Given problem: Please identify every line in the records below that contains the word "grace", and copy each of those lines in full.

[Collected data]
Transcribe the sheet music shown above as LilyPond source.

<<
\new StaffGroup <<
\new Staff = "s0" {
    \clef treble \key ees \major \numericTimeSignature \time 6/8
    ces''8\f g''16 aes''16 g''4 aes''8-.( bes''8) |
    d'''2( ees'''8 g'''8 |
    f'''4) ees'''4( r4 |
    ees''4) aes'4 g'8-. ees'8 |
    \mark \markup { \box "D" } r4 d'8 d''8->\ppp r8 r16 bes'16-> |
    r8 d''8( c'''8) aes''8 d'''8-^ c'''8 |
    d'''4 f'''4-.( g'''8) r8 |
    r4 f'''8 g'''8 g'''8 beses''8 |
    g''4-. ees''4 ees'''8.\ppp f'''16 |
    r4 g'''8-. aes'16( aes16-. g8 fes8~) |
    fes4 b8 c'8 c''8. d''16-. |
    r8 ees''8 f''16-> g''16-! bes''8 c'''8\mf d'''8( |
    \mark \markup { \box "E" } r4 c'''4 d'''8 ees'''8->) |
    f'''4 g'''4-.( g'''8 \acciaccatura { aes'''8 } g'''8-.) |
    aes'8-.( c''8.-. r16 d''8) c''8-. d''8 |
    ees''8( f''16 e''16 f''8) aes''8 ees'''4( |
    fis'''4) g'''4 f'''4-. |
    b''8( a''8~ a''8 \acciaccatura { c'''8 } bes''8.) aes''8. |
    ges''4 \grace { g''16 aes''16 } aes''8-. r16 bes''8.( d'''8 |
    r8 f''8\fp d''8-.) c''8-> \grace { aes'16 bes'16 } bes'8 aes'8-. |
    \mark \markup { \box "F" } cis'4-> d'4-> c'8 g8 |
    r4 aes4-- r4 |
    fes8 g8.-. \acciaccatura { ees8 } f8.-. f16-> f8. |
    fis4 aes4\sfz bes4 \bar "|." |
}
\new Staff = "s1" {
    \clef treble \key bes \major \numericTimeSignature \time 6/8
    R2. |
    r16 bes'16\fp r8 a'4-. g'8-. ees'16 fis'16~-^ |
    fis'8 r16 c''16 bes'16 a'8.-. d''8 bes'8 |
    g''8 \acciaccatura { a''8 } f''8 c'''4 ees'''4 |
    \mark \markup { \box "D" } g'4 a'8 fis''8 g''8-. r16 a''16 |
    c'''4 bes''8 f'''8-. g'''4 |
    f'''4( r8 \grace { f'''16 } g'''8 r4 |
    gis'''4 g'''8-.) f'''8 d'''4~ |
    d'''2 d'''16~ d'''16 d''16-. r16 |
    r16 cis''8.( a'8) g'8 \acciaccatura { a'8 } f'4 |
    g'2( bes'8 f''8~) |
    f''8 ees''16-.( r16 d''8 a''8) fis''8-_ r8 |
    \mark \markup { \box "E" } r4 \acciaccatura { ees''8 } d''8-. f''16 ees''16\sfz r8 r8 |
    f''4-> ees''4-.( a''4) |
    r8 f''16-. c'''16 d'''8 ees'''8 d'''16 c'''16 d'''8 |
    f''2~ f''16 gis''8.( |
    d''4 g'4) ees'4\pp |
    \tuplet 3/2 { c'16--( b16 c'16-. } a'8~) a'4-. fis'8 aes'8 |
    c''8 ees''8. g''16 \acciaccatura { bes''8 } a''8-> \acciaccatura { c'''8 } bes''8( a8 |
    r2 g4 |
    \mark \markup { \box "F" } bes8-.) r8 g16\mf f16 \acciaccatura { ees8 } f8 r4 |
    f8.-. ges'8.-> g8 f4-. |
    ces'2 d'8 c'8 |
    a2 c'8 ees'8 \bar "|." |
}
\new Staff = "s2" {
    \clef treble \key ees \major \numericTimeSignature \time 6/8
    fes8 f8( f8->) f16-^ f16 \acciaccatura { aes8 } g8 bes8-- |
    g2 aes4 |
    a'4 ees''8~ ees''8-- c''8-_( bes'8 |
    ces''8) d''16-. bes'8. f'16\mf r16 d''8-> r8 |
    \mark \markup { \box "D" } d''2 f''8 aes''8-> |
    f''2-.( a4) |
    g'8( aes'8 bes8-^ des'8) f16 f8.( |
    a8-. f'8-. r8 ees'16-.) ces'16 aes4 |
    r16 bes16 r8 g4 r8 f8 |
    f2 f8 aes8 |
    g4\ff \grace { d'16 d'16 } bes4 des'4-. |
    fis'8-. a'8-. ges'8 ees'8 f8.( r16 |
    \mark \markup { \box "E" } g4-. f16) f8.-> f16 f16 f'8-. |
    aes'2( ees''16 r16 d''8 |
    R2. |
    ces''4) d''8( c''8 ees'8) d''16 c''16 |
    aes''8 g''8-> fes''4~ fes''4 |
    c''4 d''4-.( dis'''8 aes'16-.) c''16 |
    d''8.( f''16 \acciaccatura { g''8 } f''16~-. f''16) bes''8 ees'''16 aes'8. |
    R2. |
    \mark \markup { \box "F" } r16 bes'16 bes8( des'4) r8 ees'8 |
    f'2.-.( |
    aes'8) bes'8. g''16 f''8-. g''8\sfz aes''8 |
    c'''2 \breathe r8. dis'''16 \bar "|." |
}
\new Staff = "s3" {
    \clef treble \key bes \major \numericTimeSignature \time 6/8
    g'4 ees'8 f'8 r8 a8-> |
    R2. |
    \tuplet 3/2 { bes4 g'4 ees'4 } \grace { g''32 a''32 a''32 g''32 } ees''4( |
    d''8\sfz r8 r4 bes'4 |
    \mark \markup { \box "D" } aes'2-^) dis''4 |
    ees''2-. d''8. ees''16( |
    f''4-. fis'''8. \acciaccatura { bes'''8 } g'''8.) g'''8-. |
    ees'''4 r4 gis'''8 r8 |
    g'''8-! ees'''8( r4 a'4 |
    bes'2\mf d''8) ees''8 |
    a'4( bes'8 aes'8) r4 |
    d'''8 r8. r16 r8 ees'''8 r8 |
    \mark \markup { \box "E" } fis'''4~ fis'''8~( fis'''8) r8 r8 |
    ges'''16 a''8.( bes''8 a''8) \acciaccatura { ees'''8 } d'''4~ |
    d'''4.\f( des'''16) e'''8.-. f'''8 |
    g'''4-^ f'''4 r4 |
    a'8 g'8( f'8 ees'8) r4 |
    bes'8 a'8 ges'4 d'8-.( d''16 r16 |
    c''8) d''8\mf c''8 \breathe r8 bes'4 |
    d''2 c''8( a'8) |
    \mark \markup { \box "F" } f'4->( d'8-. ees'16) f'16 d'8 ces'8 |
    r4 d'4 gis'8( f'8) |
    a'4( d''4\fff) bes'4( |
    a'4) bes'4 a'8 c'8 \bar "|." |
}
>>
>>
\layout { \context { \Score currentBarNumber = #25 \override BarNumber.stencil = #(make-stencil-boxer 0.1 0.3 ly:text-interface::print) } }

Correct output:
    ges''4 \grace { g''16 aes''16 } aes''8-. r16 bes''8.( d'''8 |
    r8 f''8\fp d''8-.) c''8-> \grace { aes'16 bes'16 } bes'8 aes'8-. |
    f'''4( r8 \grace { f'''16 } g'''8 r4 |
    g4\ff \grace { d'16 d'16 } bes4 des'4-. |
    \tuplet 3/2 { bes4 g'4 ees'4 } \grace { g''32 a''32 a''32 g''32 } ees''4( |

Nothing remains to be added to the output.